▶ _Available data_
====

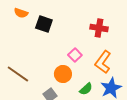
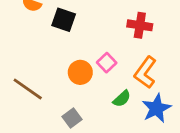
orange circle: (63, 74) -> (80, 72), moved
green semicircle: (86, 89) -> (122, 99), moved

====

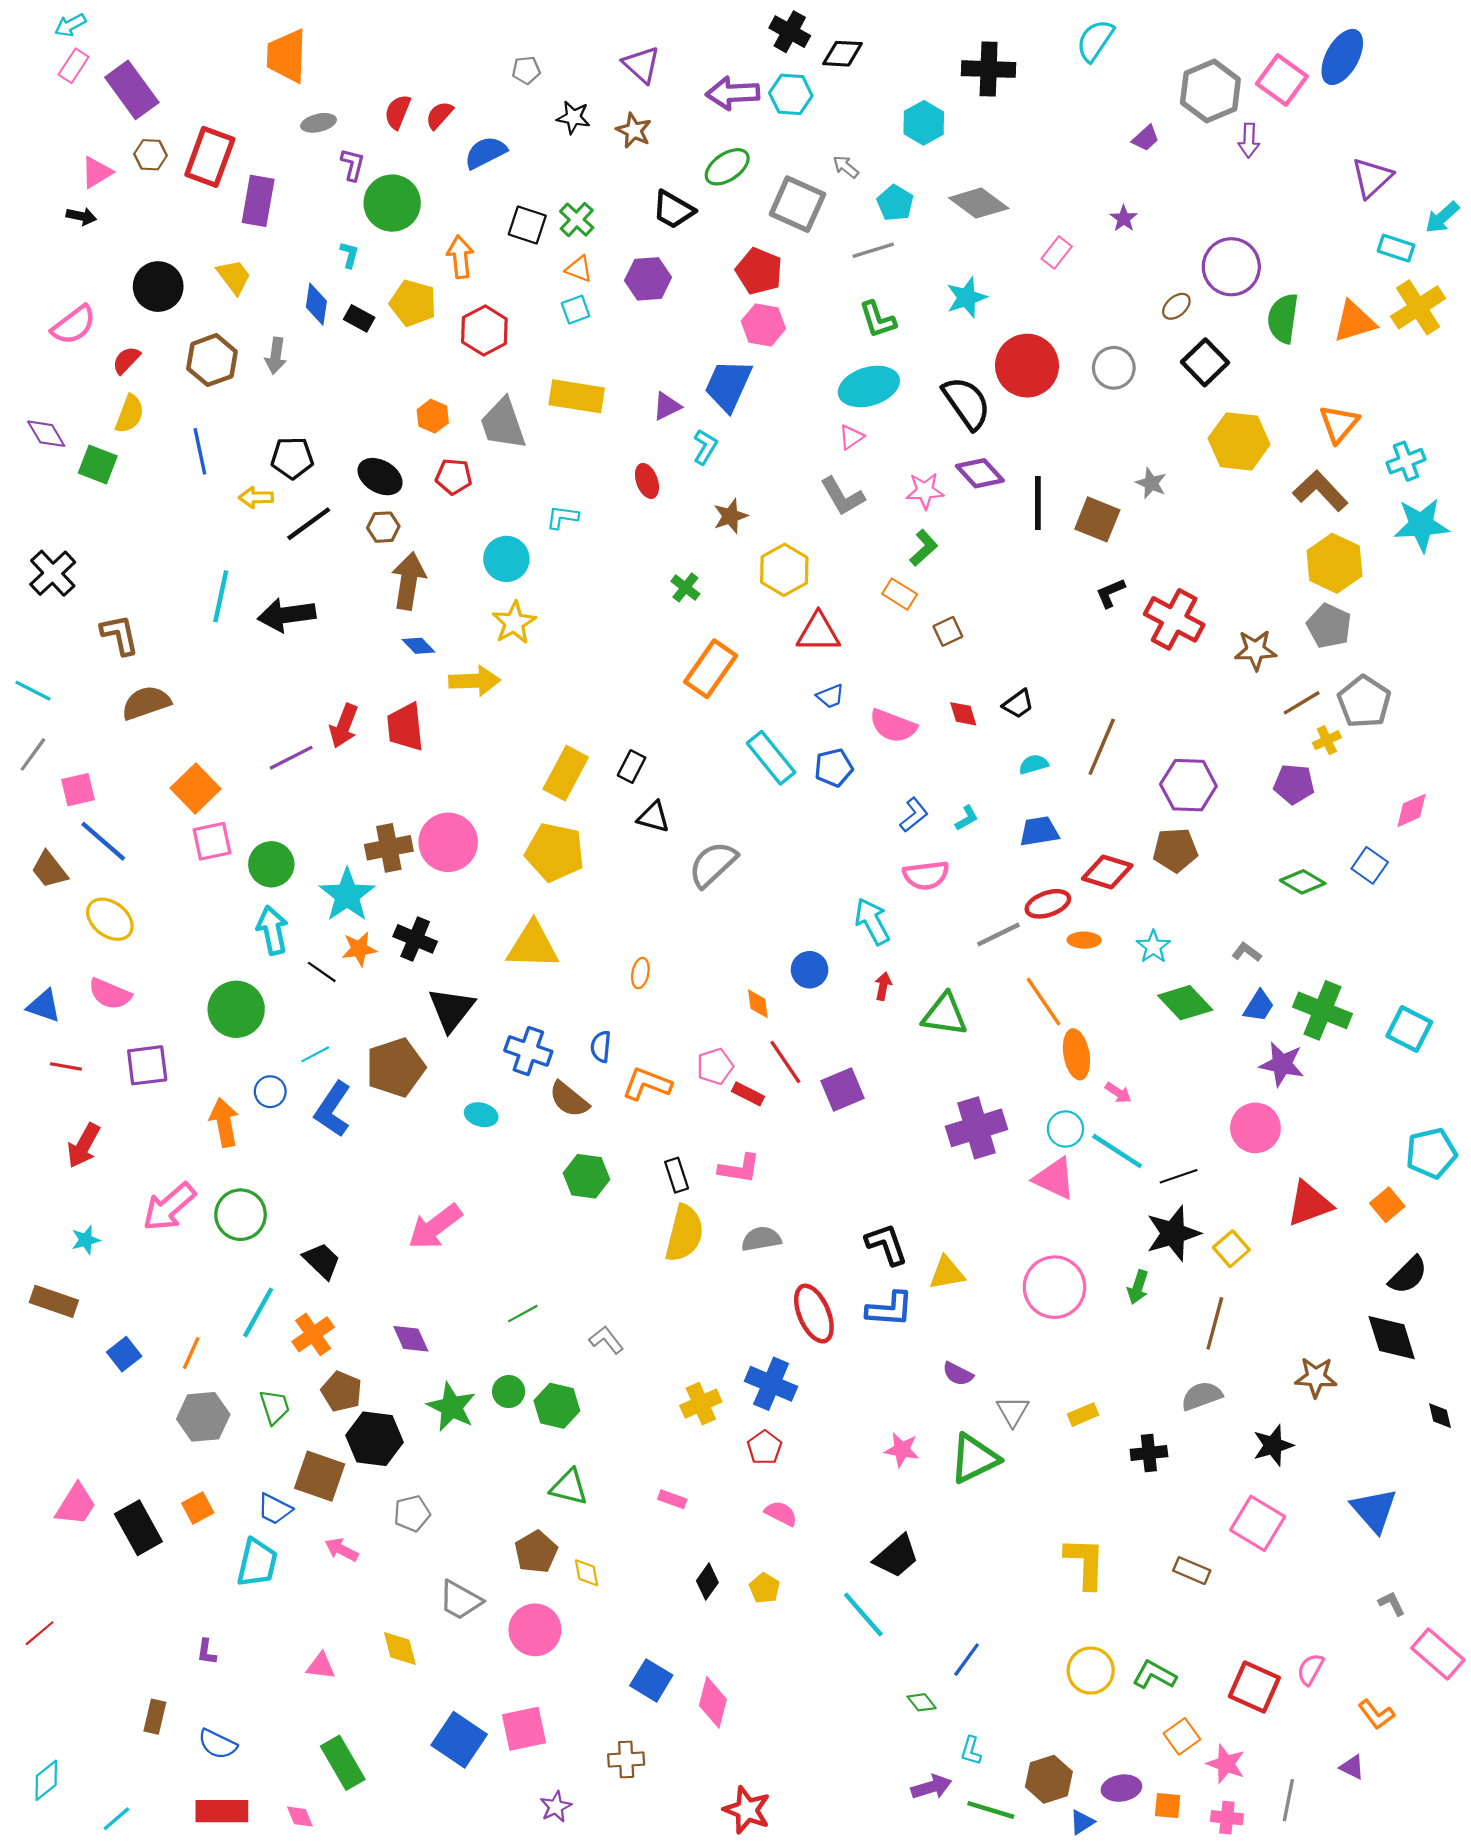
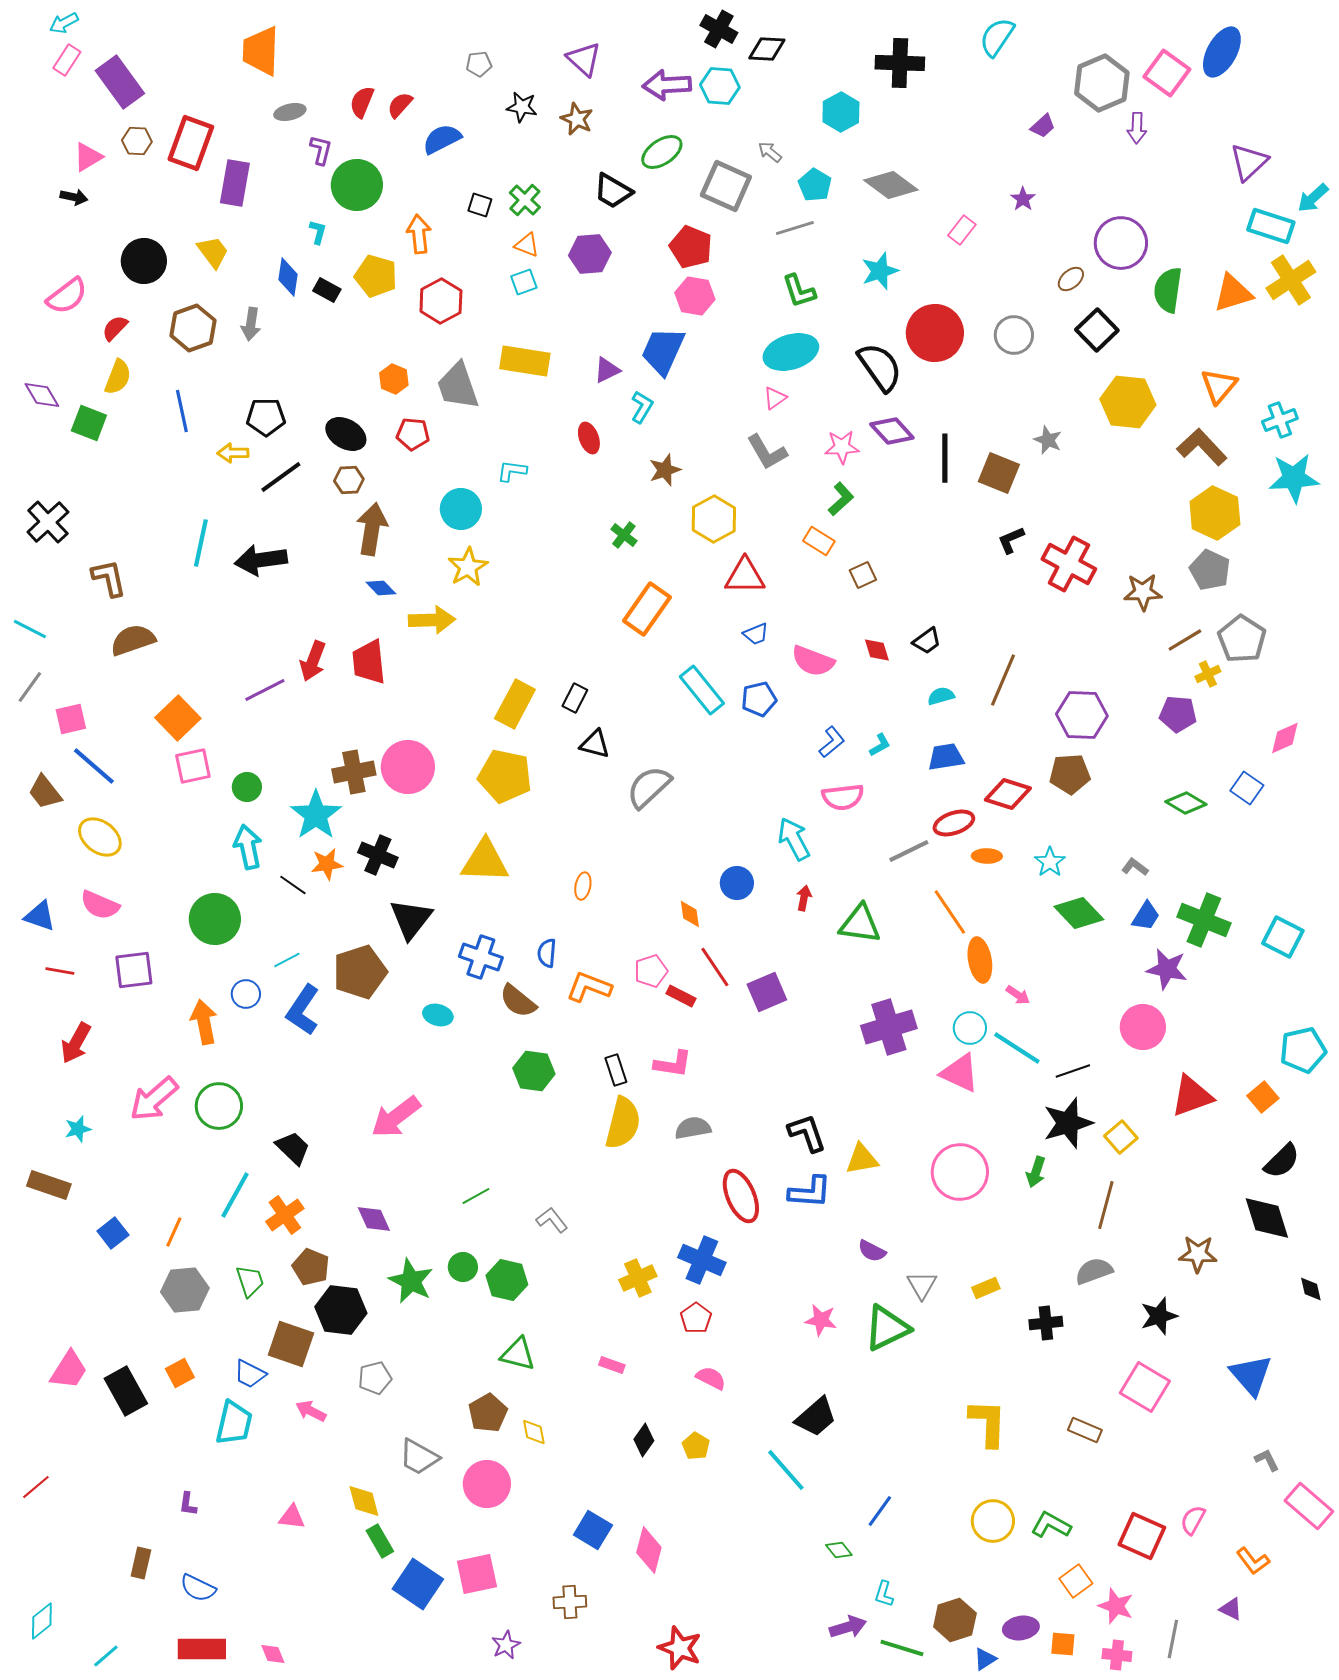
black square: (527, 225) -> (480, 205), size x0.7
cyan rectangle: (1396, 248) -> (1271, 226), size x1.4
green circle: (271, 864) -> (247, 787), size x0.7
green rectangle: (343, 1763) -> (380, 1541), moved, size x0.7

====

▶ _What you will do_
In the listing above, find the line with "orange circle: (63, 74) -> (80, 72), moved" and the line with "green semicircle: (86, 89)", then print exactly those two lines and every line between them, and nothing more.

▶ _Written answer_
orange circle: (63, 74) -> (80, 72), moved
green semicircle: (86, 89) -> (122, 99), moved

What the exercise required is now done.